## EXERCISE AIM
The answer is to be an exact copy of the lines below running from the line with "MIC: MAX4466 -> none" down to the line with "LCD2 pin SCL: A2 -> none", both ends included, and nothing more.

## DATASET EXCERPTS
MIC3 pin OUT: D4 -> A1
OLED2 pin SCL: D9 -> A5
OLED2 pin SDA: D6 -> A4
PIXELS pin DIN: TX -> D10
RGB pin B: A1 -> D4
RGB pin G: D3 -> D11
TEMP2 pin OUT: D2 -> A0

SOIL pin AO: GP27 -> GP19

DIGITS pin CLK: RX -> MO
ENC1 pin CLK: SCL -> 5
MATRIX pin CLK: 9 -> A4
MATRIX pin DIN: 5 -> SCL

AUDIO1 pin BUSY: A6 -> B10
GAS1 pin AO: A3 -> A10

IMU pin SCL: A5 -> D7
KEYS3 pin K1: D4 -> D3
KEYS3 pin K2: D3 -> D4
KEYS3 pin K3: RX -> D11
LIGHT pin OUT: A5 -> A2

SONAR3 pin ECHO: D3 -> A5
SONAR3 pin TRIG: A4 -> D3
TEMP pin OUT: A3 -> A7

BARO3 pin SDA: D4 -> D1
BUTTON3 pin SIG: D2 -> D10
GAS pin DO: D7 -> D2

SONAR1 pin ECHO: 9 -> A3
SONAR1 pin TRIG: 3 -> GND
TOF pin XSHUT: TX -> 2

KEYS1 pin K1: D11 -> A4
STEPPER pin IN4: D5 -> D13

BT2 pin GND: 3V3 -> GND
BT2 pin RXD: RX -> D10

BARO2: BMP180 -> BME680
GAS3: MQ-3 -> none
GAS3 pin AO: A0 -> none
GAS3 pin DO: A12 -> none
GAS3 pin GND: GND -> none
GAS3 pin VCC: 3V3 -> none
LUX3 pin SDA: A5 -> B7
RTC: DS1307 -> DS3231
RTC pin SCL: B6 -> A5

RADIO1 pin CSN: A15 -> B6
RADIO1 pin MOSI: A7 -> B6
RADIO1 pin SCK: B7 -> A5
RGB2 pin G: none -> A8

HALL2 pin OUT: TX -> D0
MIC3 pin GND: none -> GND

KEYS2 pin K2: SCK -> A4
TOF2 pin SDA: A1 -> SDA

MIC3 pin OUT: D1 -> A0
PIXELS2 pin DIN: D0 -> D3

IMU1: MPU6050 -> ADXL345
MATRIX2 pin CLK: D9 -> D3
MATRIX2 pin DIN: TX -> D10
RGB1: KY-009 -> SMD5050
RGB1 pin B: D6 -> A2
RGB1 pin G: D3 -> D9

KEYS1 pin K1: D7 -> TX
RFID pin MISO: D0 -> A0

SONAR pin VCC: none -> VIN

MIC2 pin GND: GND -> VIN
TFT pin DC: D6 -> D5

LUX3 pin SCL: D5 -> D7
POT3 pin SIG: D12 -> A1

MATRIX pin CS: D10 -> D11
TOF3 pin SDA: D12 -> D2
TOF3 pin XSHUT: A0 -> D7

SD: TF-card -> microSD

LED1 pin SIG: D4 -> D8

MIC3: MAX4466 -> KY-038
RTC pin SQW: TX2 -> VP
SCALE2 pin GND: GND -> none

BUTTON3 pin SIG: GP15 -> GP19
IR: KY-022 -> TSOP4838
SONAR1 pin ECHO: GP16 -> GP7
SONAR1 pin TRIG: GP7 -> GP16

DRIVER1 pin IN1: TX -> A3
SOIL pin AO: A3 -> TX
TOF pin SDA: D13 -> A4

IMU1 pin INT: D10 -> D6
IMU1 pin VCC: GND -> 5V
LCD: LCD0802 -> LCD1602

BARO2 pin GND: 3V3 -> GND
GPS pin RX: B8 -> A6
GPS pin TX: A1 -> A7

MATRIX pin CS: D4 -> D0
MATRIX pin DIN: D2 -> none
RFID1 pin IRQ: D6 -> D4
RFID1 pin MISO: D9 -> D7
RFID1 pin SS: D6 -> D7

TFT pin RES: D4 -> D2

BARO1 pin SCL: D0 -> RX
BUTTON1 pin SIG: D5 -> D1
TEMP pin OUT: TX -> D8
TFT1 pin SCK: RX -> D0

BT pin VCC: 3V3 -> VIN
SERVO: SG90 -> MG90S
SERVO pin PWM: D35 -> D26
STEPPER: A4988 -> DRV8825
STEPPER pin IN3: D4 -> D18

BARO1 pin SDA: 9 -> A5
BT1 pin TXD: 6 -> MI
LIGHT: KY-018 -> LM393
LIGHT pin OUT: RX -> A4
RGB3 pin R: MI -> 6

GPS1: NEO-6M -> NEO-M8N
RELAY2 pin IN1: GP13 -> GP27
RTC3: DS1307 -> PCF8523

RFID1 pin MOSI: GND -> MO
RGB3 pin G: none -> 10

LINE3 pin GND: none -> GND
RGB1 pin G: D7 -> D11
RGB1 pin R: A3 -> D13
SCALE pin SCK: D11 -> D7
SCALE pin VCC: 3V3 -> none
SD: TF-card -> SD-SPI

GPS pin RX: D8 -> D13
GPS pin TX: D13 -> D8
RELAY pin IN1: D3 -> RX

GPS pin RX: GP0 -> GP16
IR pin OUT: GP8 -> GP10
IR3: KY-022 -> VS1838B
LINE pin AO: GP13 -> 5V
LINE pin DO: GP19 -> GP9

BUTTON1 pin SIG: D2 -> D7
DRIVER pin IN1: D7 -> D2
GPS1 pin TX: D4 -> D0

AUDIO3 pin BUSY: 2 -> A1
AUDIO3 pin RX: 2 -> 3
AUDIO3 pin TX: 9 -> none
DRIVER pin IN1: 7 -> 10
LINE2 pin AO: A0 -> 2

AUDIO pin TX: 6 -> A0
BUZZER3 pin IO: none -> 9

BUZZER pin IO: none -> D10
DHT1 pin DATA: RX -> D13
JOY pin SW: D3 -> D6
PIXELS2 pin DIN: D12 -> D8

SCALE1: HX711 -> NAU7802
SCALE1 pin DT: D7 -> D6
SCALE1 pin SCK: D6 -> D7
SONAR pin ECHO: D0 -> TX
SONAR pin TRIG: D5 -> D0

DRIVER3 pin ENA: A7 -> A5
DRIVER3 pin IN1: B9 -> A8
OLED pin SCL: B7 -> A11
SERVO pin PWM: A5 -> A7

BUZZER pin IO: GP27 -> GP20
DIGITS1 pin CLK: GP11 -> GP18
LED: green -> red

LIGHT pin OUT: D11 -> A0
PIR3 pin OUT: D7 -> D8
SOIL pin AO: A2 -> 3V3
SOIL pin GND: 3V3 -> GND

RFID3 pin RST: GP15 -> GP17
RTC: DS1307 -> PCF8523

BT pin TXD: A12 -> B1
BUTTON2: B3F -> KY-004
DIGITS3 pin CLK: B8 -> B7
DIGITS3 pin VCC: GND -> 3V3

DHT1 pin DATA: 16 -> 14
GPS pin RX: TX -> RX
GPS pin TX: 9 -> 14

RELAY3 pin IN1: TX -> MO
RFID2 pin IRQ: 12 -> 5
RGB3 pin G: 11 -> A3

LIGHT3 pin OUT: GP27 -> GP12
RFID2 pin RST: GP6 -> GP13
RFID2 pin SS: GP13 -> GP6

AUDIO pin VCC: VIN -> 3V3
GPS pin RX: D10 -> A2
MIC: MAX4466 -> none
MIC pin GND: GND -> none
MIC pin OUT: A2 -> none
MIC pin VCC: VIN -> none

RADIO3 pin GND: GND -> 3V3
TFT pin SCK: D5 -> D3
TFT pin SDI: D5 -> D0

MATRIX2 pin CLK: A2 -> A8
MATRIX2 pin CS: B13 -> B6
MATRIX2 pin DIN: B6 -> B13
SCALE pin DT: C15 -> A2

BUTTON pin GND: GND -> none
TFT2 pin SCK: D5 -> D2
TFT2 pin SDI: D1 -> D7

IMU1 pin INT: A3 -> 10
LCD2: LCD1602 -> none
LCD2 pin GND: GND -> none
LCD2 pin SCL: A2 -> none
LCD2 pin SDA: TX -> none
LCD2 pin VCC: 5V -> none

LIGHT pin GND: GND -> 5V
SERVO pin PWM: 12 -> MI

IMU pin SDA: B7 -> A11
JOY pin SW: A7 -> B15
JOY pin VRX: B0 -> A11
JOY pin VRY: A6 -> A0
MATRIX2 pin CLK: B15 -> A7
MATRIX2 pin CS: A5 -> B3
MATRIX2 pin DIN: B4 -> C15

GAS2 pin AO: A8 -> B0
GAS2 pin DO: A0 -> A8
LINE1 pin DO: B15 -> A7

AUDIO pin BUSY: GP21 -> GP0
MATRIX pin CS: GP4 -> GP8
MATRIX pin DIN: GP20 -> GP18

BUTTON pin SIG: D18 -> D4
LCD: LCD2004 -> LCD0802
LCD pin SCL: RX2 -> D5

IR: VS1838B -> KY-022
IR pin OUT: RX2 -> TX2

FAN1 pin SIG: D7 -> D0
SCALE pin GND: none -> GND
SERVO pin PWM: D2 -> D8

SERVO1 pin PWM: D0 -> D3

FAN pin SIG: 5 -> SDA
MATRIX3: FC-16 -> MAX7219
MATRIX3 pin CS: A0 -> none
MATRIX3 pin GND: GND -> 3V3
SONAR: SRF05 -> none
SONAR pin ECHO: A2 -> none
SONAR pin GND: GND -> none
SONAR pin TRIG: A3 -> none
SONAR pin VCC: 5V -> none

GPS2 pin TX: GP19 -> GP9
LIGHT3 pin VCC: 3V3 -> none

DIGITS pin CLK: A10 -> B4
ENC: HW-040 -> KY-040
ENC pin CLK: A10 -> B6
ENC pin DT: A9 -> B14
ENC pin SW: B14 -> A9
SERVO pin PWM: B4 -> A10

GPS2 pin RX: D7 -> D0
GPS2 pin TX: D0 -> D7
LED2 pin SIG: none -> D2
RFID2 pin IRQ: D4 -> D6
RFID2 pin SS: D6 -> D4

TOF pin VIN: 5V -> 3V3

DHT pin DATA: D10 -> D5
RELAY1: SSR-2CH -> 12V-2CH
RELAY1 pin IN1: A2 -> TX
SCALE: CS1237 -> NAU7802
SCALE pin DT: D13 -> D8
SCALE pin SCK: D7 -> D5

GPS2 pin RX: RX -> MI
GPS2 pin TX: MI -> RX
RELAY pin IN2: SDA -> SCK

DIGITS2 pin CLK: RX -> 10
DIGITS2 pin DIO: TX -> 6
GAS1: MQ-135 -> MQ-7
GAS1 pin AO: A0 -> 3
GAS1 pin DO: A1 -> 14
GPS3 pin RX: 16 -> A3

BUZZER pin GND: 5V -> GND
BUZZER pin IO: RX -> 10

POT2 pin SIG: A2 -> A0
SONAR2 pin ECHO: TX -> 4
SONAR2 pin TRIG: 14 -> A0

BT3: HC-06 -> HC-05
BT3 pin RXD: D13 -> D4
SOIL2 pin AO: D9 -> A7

## EXERCISE RESULT
MIC: MAX4466 -> none
MIC pin GND: GND -> none
MIC pin OUT: A2 -> none
MIC pin VCC: VIN -> none

RADIO3 pin GND: GND -> 3V3
TFT pin SCK: D5 -> D3
TFT pin SDI: D5 -> D0

MATRIX2 pin CLK: A2 -> A8
MATRIX2 pin CS: B13 -> B6
MATRIX2 pin DIN: B6 -> B13
SCALE pin DT: C15 -> A2

BUTTON pin GND: GND -> none
TFT2 pin SCK: D5 -> D2
TFT2 pin SDI: D1 -> D7

IMU1 pin INT: A3 -> 10
LCD2: LCD1602 -> none
LCD2 pin GND: GND -> none
LCD2 pin SCL: A2 -> none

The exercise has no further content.